_Aim of the exercise_
Look below for the line containing "BAT3: 3V (plus"; from there through the line containing "C3: 15nF (EN0, LED_A) -> none", both lines included, please set down each line exactly and nothing else.

[Provided data Boundary: Start]

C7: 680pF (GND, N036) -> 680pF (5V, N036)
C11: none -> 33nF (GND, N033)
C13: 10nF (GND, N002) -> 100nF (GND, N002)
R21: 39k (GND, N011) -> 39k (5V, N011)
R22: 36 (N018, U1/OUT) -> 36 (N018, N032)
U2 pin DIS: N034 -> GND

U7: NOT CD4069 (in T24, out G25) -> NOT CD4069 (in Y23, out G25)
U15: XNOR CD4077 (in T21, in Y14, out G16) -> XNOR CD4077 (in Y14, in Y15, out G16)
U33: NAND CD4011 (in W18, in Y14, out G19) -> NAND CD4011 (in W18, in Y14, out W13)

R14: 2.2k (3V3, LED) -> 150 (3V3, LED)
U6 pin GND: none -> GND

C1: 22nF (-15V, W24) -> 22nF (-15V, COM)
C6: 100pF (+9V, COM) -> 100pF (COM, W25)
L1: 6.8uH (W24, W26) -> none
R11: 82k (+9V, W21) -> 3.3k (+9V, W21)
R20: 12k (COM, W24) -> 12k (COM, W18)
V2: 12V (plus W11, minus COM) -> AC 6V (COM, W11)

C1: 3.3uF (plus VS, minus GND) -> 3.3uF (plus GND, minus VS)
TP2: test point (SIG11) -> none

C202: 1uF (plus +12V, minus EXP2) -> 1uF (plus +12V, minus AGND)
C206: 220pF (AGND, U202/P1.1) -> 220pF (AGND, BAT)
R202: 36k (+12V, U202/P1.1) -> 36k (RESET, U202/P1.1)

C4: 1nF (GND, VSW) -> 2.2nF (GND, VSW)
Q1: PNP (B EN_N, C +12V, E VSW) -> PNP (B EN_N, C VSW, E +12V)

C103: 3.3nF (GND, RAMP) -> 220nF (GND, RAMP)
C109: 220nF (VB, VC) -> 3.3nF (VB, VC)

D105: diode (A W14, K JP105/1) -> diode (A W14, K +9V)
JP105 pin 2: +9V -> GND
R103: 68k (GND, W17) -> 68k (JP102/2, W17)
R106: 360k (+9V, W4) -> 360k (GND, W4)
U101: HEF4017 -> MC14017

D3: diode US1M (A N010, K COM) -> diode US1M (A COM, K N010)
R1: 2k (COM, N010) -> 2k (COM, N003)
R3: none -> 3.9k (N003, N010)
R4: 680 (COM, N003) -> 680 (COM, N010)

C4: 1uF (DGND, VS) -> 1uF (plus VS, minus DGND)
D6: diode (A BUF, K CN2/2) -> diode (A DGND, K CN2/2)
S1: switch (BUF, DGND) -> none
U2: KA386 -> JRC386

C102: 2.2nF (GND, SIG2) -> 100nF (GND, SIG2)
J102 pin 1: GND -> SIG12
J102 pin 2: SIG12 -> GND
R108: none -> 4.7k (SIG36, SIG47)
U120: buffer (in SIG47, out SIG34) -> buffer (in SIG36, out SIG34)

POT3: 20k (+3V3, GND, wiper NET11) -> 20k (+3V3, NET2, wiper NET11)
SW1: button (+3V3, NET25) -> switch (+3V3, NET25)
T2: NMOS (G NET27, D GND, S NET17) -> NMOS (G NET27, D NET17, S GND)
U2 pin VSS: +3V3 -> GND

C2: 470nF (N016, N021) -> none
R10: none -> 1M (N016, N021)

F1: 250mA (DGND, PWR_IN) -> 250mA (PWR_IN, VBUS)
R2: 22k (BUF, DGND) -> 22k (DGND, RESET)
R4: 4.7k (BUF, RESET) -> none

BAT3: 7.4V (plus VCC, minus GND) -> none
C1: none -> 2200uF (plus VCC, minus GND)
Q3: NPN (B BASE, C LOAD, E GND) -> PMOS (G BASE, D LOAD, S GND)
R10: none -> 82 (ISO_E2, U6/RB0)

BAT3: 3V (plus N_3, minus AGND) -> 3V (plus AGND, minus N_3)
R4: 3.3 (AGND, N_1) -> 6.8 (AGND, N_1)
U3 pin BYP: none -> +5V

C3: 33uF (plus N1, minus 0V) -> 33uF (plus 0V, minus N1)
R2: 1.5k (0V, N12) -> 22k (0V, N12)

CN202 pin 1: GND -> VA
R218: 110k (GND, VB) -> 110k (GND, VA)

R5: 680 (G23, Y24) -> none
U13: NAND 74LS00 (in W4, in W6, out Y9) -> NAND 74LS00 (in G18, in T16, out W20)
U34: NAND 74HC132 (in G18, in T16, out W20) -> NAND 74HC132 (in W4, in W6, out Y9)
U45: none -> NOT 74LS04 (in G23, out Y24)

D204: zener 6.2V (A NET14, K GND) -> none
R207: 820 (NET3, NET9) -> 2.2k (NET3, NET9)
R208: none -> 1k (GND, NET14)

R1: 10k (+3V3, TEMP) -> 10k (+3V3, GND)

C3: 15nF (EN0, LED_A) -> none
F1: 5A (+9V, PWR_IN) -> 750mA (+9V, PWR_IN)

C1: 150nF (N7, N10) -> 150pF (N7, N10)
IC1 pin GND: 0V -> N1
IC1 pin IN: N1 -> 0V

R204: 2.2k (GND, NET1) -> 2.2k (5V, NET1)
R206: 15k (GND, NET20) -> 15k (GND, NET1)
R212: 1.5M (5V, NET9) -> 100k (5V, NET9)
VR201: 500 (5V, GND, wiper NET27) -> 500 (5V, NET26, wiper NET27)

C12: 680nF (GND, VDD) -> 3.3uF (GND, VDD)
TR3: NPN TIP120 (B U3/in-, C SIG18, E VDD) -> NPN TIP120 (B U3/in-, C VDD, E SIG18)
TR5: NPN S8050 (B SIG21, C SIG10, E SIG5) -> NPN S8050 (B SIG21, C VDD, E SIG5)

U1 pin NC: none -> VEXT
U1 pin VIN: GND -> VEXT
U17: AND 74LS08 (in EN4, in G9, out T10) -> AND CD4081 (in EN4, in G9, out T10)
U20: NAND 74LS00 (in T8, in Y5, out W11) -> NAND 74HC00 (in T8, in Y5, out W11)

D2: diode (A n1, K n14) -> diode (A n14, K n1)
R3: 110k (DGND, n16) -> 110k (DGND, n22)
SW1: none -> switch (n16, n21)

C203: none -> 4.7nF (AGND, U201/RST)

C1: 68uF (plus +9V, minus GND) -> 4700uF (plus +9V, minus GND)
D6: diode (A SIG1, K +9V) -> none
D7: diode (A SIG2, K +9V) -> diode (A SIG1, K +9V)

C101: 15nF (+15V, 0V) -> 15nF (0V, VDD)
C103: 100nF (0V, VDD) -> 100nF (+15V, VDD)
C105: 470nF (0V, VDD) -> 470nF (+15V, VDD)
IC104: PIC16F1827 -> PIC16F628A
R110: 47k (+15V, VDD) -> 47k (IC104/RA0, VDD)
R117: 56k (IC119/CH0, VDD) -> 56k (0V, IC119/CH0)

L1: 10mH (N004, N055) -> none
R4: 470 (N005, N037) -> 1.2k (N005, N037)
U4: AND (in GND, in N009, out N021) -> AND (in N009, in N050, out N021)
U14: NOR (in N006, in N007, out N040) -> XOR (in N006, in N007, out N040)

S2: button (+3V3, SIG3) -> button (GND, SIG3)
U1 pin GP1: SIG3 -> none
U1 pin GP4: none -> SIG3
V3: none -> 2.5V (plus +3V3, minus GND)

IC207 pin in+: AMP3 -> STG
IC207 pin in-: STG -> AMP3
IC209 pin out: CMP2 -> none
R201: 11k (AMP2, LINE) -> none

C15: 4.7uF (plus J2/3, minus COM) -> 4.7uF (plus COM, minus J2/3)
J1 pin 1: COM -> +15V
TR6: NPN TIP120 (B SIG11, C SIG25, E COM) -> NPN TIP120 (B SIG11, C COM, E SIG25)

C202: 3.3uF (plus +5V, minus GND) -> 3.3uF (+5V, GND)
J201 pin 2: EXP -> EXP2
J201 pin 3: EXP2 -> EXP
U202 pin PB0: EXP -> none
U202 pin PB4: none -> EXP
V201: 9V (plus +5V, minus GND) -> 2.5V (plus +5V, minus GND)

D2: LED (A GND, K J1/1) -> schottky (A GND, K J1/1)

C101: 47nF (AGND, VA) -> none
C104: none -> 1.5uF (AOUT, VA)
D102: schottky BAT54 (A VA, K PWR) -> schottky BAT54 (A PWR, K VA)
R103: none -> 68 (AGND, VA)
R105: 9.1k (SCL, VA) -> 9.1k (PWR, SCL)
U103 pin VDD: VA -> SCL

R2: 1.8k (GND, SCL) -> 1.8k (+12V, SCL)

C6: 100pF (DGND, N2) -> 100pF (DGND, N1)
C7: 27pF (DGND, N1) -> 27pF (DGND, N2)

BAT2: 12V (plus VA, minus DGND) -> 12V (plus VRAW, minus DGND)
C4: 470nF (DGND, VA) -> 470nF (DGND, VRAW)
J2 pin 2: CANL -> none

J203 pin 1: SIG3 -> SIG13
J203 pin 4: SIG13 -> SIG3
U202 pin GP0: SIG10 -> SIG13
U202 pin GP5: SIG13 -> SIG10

[Provided data Boundary: End]

_Written solution_
BAT3: 3V (plus N_3, minus AGND) -> 3V (plus AGND, minus N_3)
R4: 3.3 (AGND, N_1) -> 6.8 (AGND, N_1)
U3 pin BYP: none -> +5V

C3: 33uF (plus N1, minus 0V) -> 33uF (plus 0V, minus N1)
R2: 1.5k (0V, N12) -> 22k (0V, N12)

CN202 pin 1: GND -> VA
R218: 110k (GND, VB) -> 110k (GND, VA)

R5: 680 (G23, Y24) -> none
U13: NAND 74LS00 (in W4, in W6, out Y9) -> NAND 74LS00 (in G18, in T16, out W20)
U34: NAND 74HC132 (in G18, in T16, out W20) -> NAND 74HC132 (in W4, in W6, out Y9)
U45: none -> NOT 74LS04 (in G23, out Y24)

D204: zener 6.2V (A NET14, K GND) -> none
R207: 820 (NET3, NET9) -> 2.2k (NET3, NET9)
R208: none -> 1k (GND, NET14)

R1: 10k (+3V3, TEMP) -> 10k (+3V3, GND)

C3: 15nF (EN0, LED_A) -> none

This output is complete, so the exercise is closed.